** Opening Source data block **

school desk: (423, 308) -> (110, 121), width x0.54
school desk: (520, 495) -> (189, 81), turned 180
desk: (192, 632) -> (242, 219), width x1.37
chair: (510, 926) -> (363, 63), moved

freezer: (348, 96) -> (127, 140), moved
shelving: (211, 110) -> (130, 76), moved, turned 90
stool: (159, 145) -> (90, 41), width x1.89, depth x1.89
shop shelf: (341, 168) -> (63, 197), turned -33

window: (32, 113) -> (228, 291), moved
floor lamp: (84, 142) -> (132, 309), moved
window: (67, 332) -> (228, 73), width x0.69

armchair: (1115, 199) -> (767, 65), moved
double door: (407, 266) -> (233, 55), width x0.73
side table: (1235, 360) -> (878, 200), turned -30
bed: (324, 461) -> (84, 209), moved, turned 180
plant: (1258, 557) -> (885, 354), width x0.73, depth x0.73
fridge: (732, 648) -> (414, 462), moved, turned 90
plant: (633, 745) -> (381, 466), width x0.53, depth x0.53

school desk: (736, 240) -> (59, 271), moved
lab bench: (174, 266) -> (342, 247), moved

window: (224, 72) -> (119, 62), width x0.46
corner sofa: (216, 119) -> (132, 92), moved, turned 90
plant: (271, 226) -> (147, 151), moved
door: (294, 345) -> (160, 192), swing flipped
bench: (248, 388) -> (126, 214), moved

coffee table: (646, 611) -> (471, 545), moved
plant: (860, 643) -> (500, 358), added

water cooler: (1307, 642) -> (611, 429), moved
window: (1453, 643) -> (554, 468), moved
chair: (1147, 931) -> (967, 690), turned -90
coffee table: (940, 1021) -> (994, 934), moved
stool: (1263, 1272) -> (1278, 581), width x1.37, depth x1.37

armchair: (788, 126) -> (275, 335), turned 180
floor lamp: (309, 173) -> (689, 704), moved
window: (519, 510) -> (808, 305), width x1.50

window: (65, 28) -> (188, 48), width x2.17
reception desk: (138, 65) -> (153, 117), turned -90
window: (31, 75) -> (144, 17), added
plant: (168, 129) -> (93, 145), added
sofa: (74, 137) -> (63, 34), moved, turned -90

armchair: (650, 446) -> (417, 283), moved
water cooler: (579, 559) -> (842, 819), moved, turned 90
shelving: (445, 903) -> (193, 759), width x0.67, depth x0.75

** Closing Source data block **

### [Your assignment]
Repeat, word for word, the lines from the opening of the material through the line containing "window: (32, 113) -> (228, 291), moved".

### [Problem solution]
school desk: (423, 308) -> (110, 121), width x0.54
school desk: (520, 495) -> (189, 81), turned 180
desk: (192, 632) -> (242, 219), width x1.37
chair: (510, 926) -> (363, 63), moved

freezer: (348, 96) -> (127, 140), moved
shelving: (211, 110) -> (130, 76), moved, turned 90
stool: (159, 145) -> (90, 41), width x1.89, depth x1.89
shop shelf: (341, 168) -> (63, 197), turned -33

window: (32, 113) -> (228, 291), moved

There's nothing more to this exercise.